**Task to complete:**
Reproduce each of the lines below word for word, and leave the pictures out of your answer.
[Start Available records]
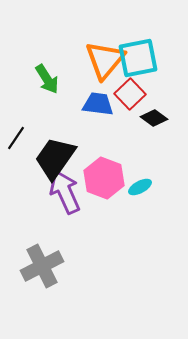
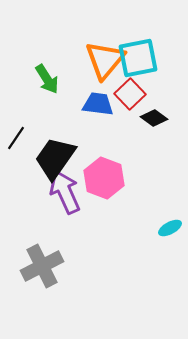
cyan ellipse: moved 30 px right, 41 px down
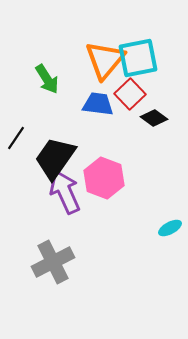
gray cross: moved 11 px right, 4 px up
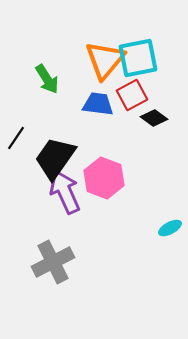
red square: moved 2 px right, 1 px down; rotated 16 degrees clockwise
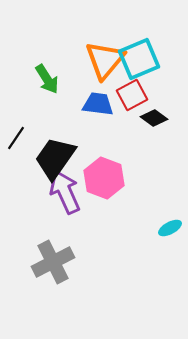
cyan square: moved 1 px right, 1 px down; rotated 12 degrees counterclockwise
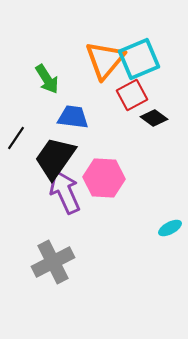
blue trapezoid: moved 25 px left, 13 px down
pink hexagon: rotated 18 degrees counterclockwise
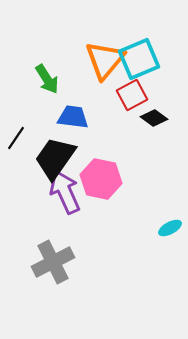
pink hexagon: moved 3 px left, 1 px down; rotated 9 degrees clockwise
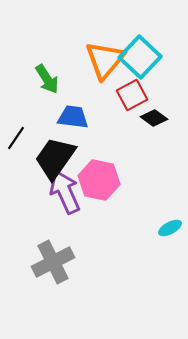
cyan square: moved 1 px right, 2 px up; rotated 24 degrees counterclockwise
pink hexagon: moved 2 px left, 1 px down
[End Available records]
**Task result:**
cyan ellipse: moved 30 px right, 41 px down
gray cross: moved 11 px right, 4 px up
red square: moved 2 px right, 1 px down; rotated 16 degrees clockwise
cyan square: moved 1 px right, 1 px down; rotated 12 degrees counterclockwise
blue trapezoid: moved 25 px left, 13 px down
pink hexagon: rotated 18 degrees counterclockwise
pink hexagon: moved 3 px left, 1 px down; rotated 9 degrees clockwise
cyan square: moved 1 px right, 2 px up; rotated 24 degrees counterclockwise
pink hexagon: moved 2 px left, 1 px down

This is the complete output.